• WHAT NEEDS TO BE DONE: Below is a listing; restate from it, character for character, the lines beginning at the line holding "IC7 pin RTS: none -> N_11" and ending at the line holding "D1: diode 1N4007", both included.

• PROVIDED RECORDS:
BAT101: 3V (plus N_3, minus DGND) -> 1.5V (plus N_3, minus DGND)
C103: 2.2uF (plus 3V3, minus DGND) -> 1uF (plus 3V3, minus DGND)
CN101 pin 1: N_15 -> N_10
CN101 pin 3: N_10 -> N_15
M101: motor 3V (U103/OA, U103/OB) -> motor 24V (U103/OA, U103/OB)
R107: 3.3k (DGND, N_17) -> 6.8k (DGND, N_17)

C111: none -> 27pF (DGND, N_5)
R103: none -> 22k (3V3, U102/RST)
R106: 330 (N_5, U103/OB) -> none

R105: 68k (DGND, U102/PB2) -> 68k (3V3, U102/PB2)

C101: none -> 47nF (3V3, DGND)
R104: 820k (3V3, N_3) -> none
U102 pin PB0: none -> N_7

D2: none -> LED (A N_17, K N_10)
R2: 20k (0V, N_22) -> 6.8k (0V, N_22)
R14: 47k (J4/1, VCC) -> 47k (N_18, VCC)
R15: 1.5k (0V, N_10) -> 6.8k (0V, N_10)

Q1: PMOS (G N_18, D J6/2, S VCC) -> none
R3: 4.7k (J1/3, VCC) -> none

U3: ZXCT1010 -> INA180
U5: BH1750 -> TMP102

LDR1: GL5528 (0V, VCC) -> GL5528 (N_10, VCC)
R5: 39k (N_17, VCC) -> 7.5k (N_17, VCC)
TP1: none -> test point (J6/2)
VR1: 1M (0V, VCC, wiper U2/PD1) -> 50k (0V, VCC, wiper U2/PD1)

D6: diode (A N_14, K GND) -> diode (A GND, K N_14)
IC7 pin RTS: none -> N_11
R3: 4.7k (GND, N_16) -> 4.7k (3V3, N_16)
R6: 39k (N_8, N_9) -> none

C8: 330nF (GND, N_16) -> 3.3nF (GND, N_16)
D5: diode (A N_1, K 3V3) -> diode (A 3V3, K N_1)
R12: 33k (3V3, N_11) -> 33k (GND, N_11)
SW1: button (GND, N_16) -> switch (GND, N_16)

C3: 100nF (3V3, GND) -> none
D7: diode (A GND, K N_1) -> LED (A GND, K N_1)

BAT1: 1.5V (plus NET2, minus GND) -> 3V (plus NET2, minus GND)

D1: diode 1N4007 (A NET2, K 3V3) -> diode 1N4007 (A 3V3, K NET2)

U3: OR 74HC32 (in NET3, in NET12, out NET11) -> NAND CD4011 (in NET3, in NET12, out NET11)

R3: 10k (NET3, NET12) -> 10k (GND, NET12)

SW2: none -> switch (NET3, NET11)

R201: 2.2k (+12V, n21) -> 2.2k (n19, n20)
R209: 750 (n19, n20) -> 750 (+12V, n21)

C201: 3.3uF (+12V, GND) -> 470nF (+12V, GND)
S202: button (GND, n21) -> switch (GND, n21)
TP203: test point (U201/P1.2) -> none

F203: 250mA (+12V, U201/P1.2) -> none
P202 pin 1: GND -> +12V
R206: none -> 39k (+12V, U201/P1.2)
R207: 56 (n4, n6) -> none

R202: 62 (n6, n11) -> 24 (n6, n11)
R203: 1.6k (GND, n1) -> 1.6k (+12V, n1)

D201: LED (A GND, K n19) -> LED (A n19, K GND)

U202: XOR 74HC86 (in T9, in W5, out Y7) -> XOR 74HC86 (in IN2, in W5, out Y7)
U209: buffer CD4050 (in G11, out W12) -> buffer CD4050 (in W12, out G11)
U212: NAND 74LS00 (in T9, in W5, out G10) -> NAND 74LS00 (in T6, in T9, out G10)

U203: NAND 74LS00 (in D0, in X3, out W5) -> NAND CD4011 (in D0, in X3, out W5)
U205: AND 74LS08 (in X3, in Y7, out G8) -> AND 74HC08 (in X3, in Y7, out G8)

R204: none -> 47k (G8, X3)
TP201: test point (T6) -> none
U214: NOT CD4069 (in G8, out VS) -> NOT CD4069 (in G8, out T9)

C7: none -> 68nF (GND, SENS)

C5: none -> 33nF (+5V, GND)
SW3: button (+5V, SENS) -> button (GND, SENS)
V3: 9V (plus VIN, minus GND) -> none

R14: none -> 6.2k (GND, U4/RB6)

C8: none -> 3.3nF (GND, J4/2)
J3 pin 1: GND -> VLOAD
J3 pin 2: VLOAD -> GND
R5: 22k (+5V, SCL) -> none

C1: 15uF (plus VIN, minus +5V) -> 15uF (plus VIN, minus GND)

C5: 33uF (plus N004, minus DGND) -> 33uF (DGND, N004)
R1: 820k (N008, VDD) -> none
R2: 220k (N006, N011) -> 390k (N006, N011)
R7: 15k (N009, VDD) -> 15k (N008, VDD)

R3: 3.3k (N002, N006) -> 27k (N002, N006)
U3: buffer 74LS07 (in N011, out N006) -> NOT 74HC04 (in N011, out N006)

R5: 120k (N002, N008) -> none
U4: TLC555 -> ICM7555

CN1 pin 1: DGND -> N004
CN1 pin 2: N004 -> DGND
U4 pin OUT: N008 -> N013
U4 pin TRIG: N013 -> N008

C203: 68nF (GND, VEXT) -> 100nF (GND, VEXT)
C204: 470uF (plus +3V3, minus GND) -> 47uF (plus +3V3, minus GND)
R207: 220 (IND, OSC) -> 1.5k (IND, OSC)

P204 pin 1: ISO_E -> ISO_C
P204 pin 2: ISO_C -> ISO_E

• YOUR SOLUTION:
IC7 pin RTS: none -> N_11
R3: 4.7k (GND, N_16) -> 4.7k (3V3, N_16)
R6: 39k (N_8, N_9) -> none

C8: 330nF (GND, N_16) -> 3.3nF (GND, N_16)
D5: diode (A N_1, K 3V3) -> diode (A 3V3, K N_1)
R12: 33k (3V3, N_11) -> 33k (GND, N_11)
SW1: button (GND, N_16) -> switch (GND, N_16)

C3: 100nF (3V3, GND) -> none
D7: diode (A GND, K N_1) -> LED (A GND, K N_1)

BAT1: 1.5V (plus NET2, minus GND) -> 3V (plus NET2, minus GND)

D1: diode 1N4007 (A NET2, K 3V3) -> diode 1N4007 (A 3V3, K NET2)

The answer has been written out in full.